* **How to complete this task**
Check each line of the data below for the string "RESET", then report how many lines have it and nothing else.

* **Supplied data**

#####

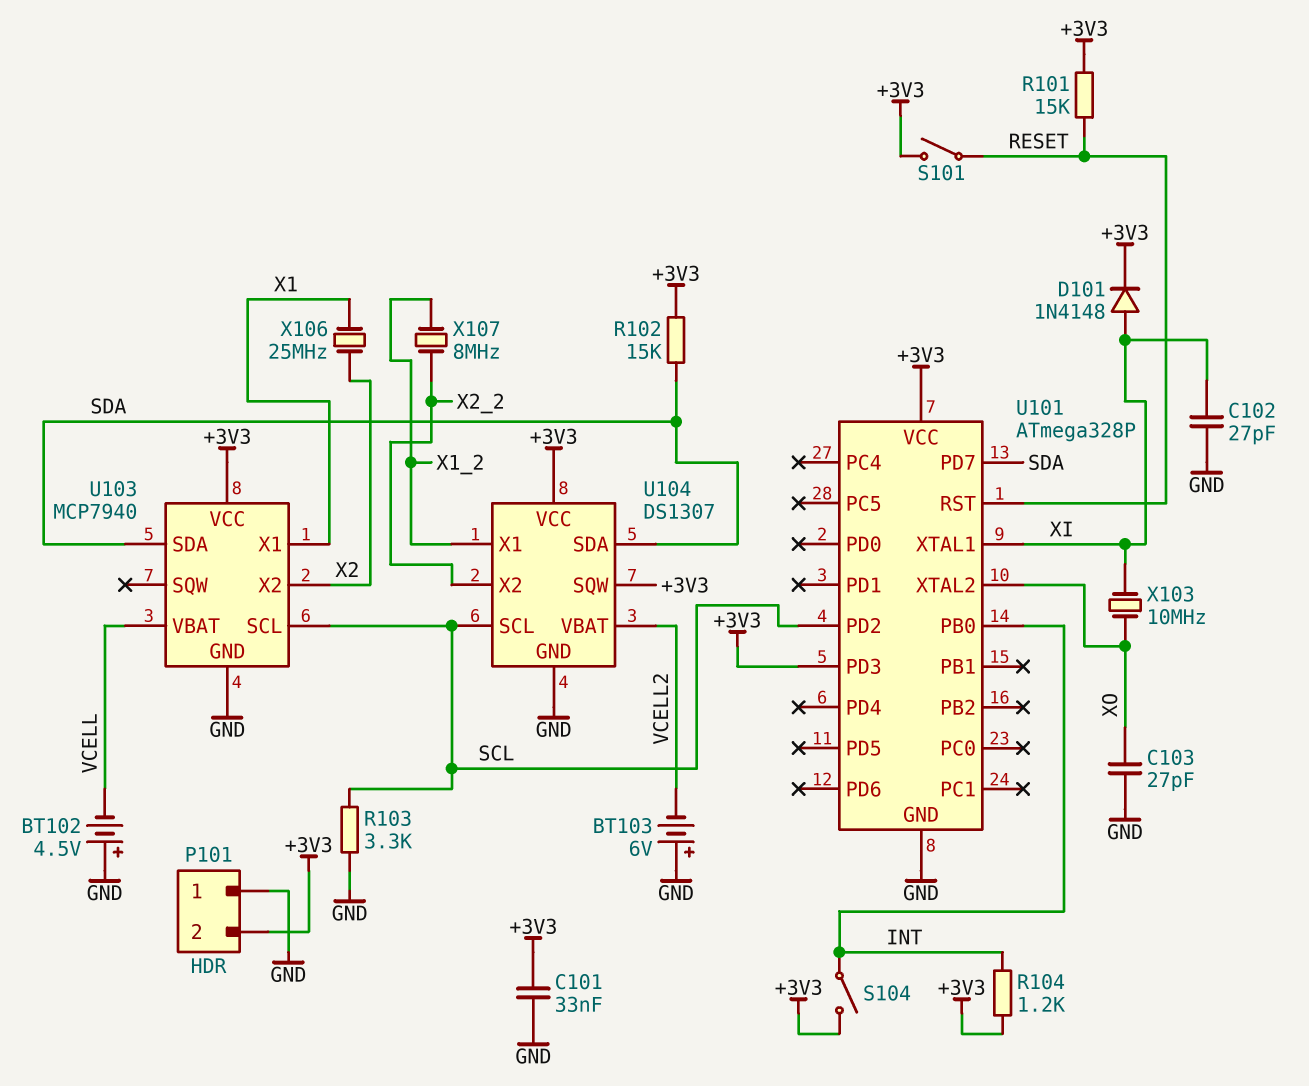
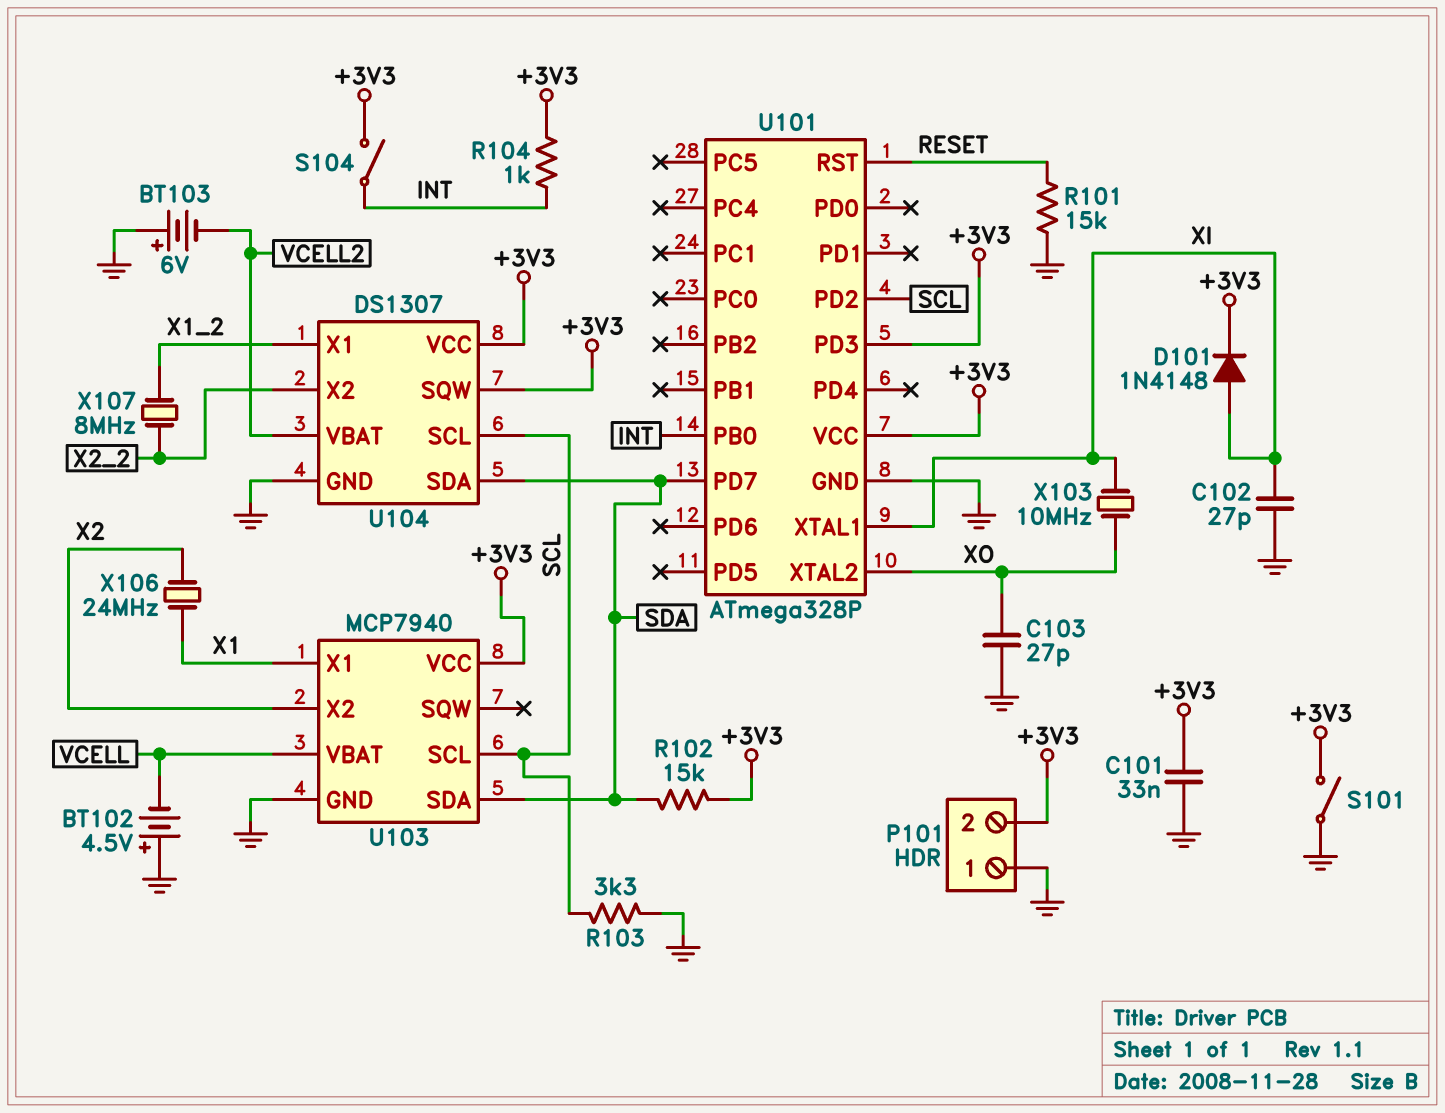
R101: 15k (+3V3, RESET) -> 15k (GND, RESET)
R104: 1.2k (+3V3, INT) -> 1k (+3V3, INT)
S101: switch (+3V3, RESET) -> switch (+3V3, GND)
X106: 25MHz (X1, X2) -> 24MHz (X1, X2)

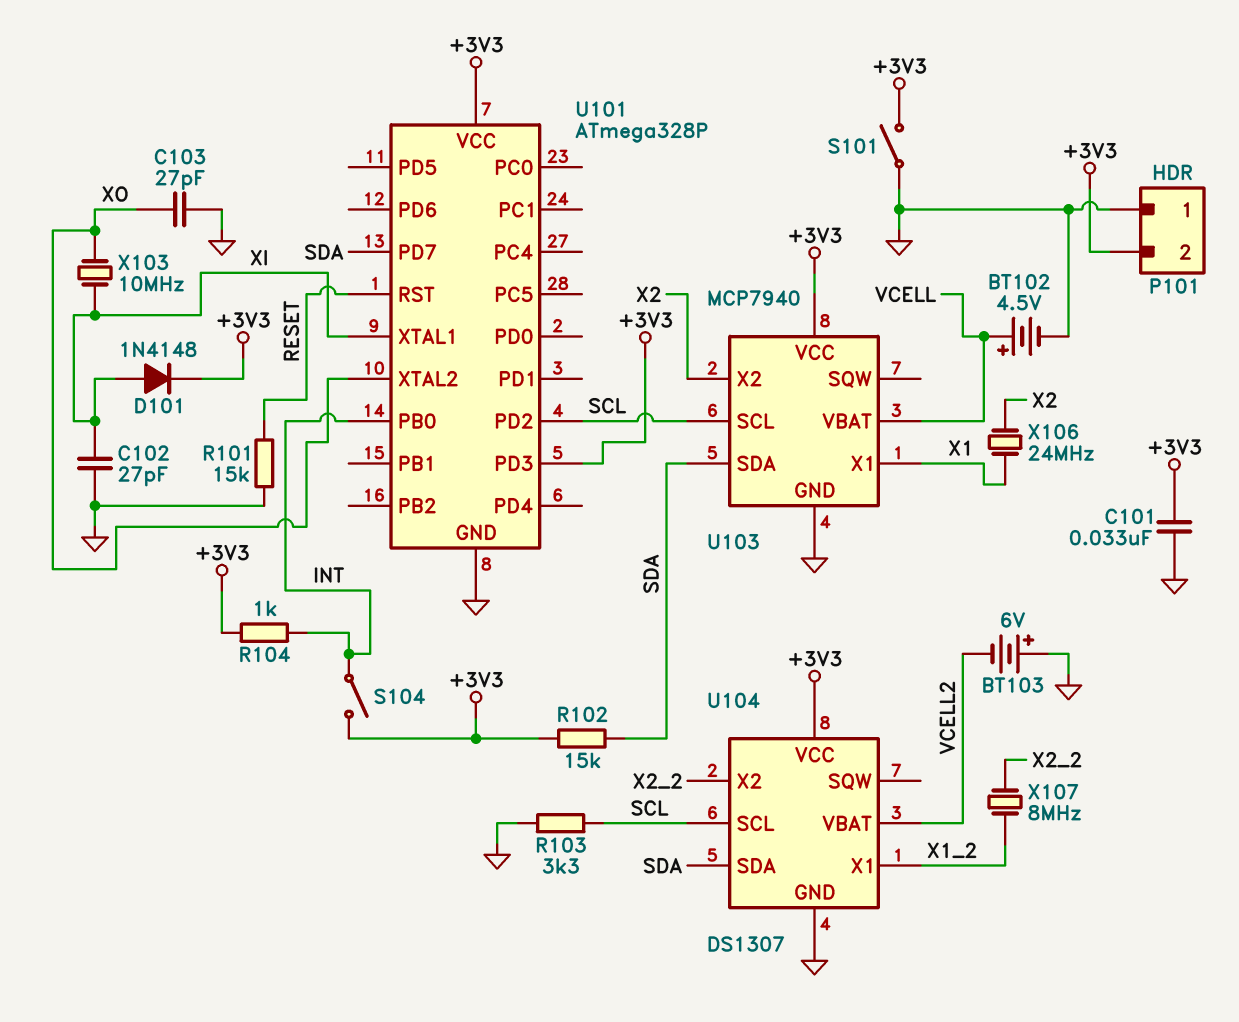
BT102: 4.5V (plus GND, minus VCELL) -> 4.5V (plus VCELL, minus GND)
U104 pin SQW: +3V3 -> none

#####

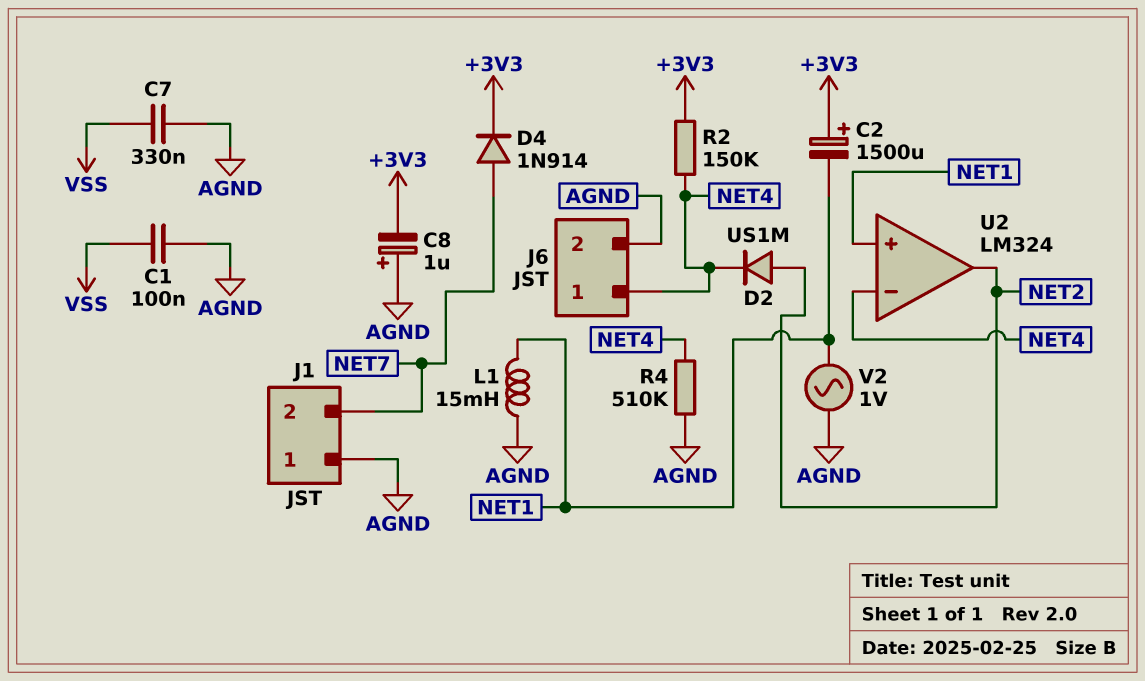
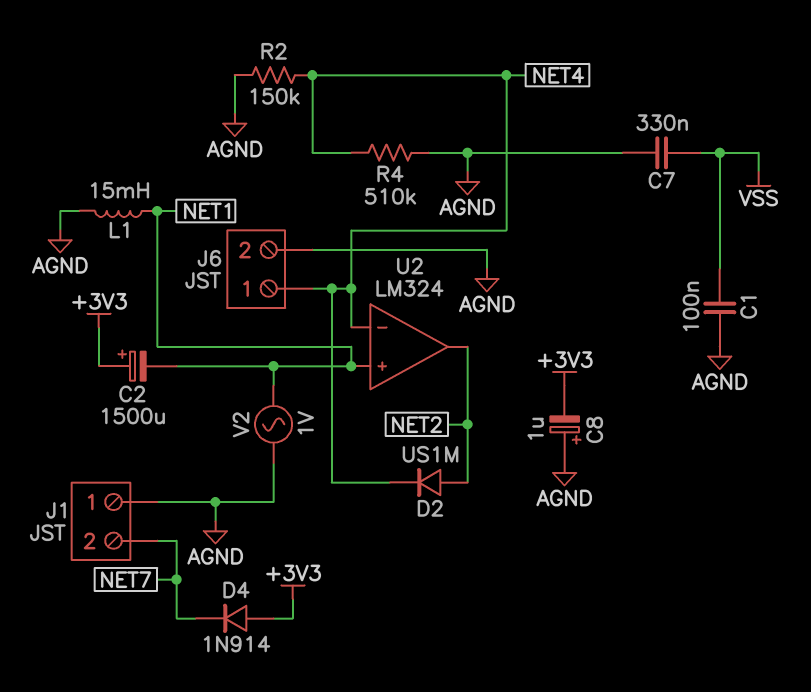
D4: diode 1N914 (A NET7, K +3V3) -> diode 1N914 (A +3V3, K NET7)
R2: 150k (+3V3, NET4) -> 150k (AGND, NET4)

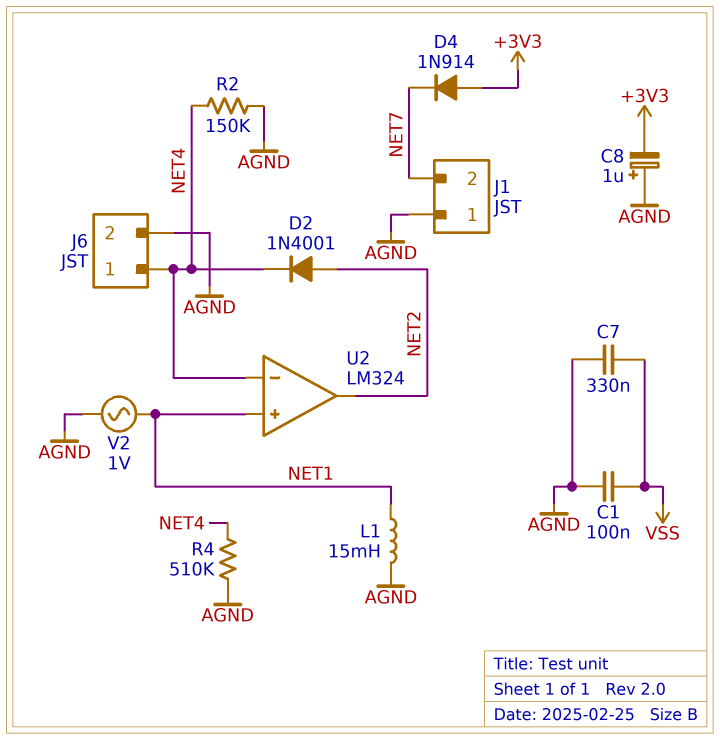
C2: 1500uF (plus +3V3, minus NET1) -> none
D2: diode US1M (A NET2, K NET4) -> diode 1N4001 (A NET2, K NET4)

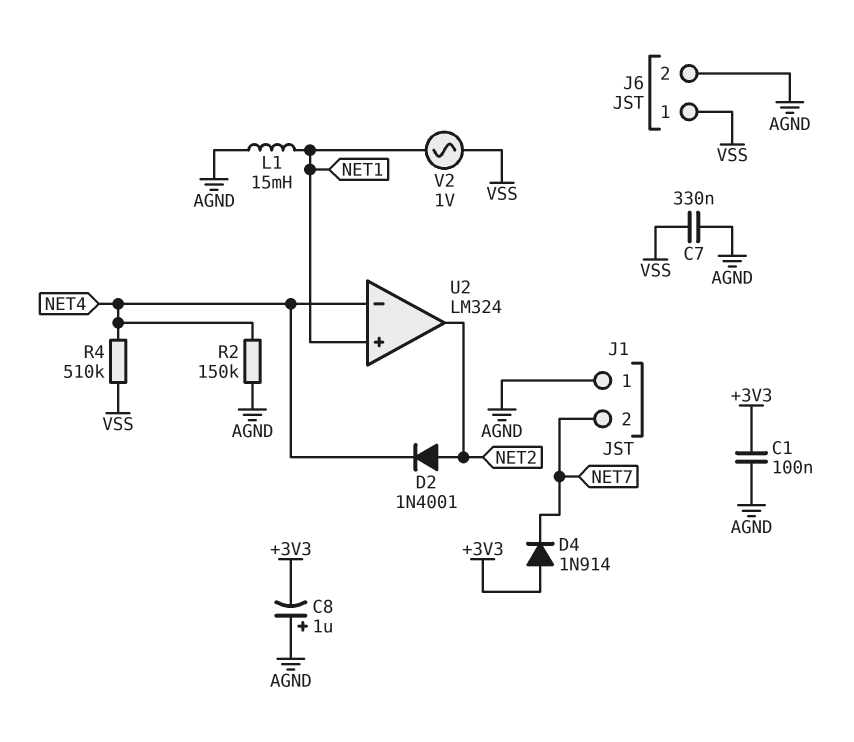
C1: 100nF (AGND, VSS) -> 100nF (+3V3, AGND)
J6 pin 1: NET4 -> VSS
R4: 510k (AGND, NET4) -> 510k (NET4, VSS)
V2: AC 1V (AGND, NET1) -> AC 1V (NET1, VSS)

#####

* **Written response**
2